*TASK REQUIREMENTS*: An exact transcription is needed, beginning at the line with "U4 pin VSS: CNT2 -> GND" and ending at the last line of the listing, with pictures left out and nothing else added.
───── EXTRACTED MATERIAL ─────
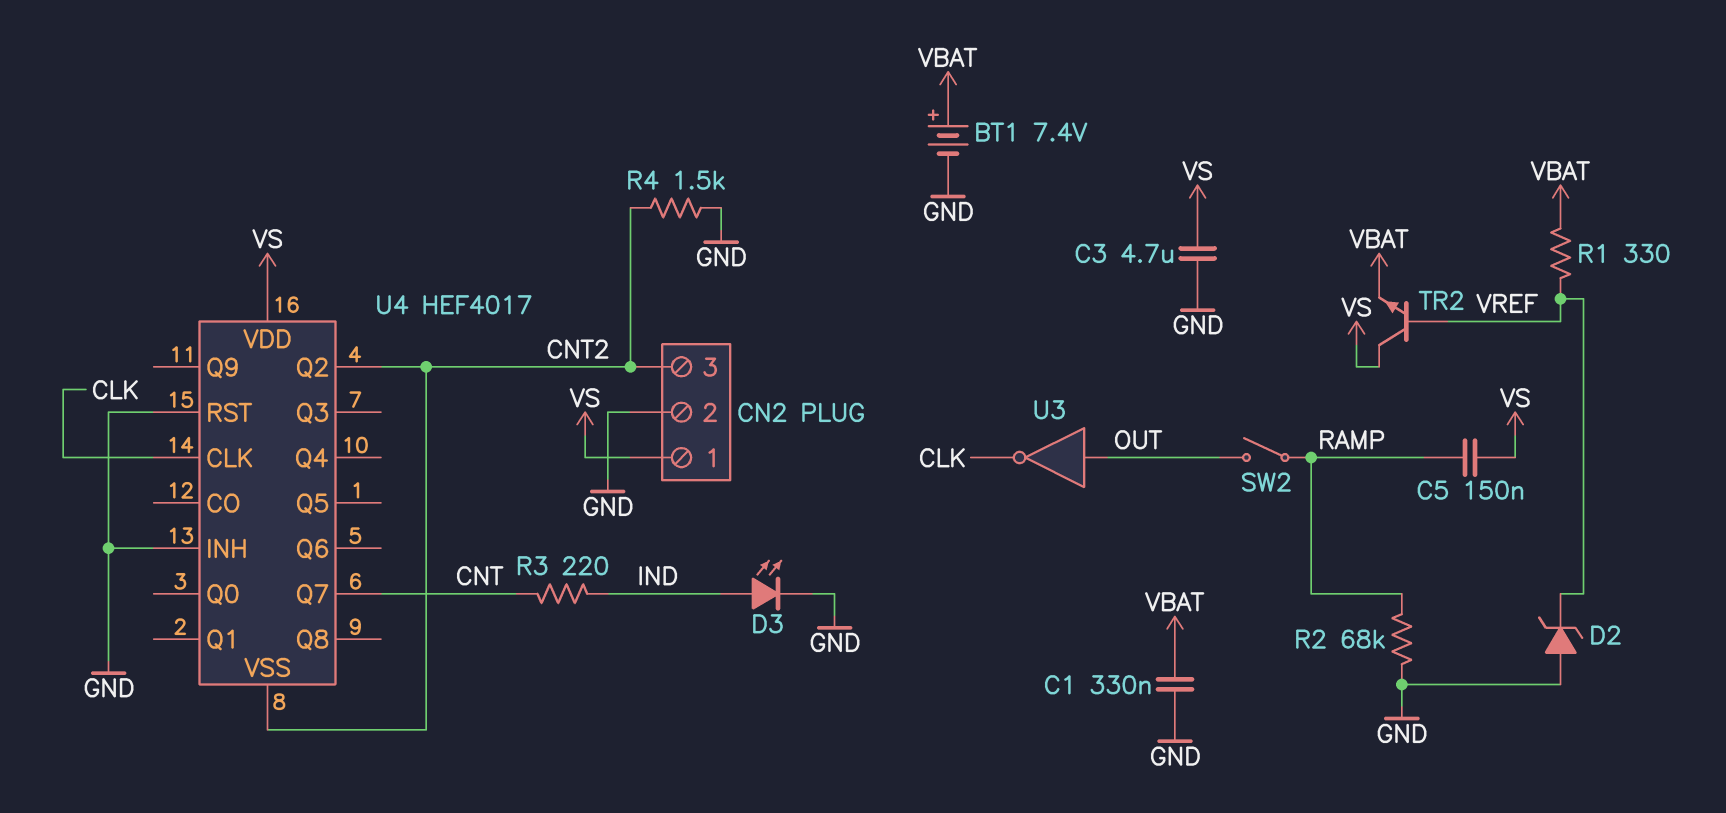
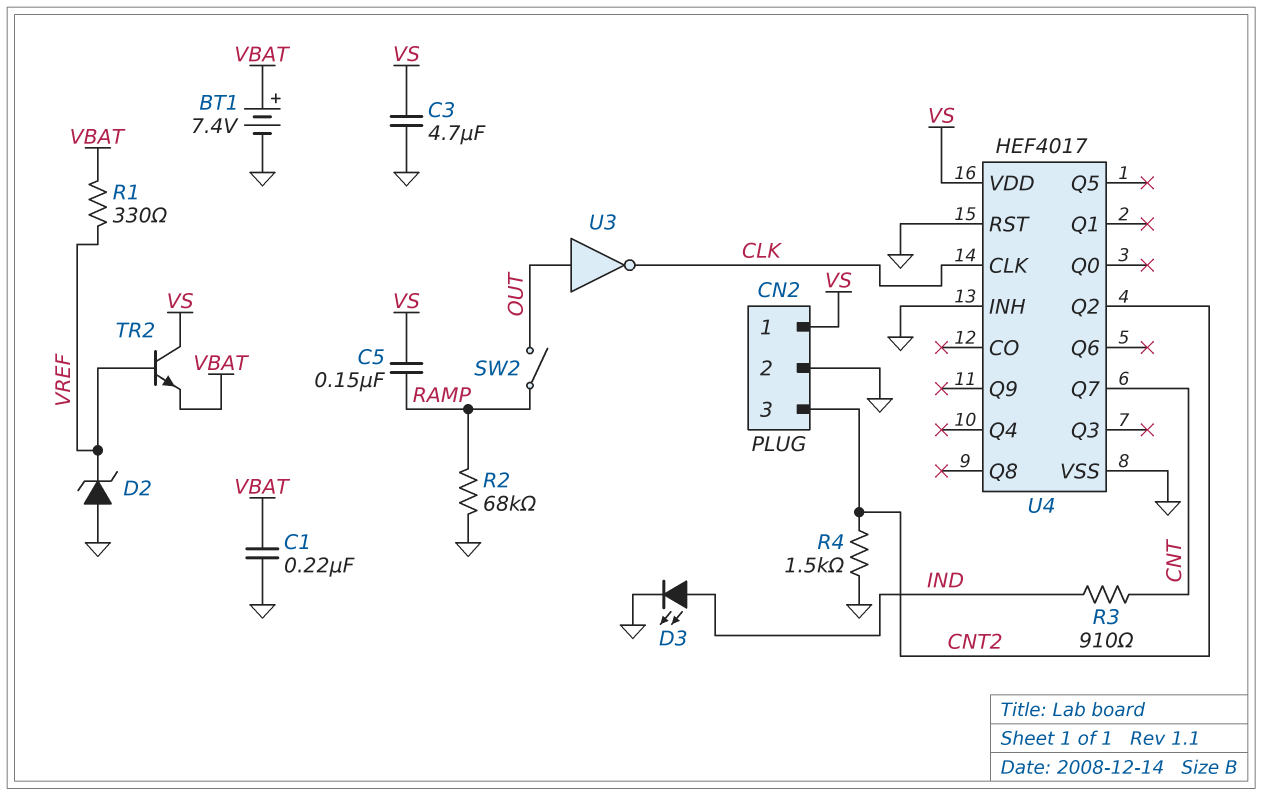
C1: 330nF (GND, VBAT) -> 220nF (GND, VBAT)
R3: 220 (CNT, IND) -> 910 (CNT, IND)
U4 pin VSS: CNT2 -> GND

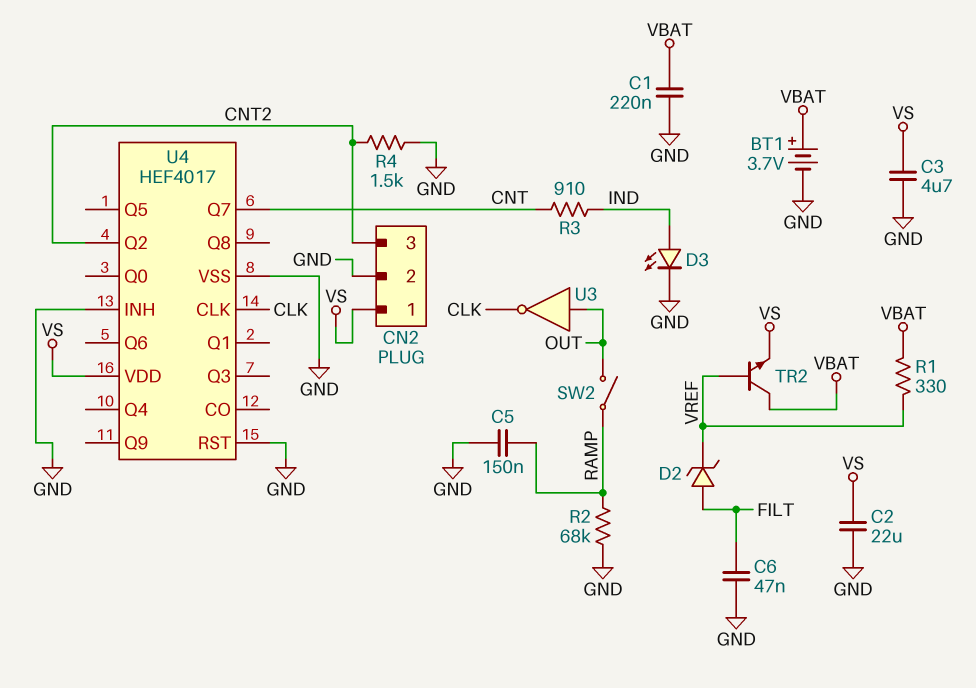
BT1: 7.4V (plus VBAT, minus GND) -> 3.7V (plus VBAT, minus GND)
C2: none -> 22uF (GND, VS)
C5: 150nF (RAMP, VS) -> 150nF (GND, RAMP)
C6: none -> 47nF (FILT, GND)
D2: zener (A GND, K VREF) -> zener (A FILT, K VREF)
TR2: NPN (B VREF, C VS, E VBAT) -> NPN (B VREF, C VBAT, E VS)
─────
*ANSWER BOX*:
U4 pin VSS: CNT2 -> GND

BT1: 7.4V (plus VBAT, minus GND) -> 3.7V (plus VBAT, minus GND)
C2: none -> 22uF (GND, VS)
C5: 150nF (RAMP, VS) -> 150nF (GND, RAMP)
C6: none -> 47nF (FILT, GND)
D2: zener (A GND, K VREF) -> zener (A FILT, K VREF)
TR2: NPN (B VREF, C VS, E VBAT) -> NPN (B VREF, C VBAT, E VS)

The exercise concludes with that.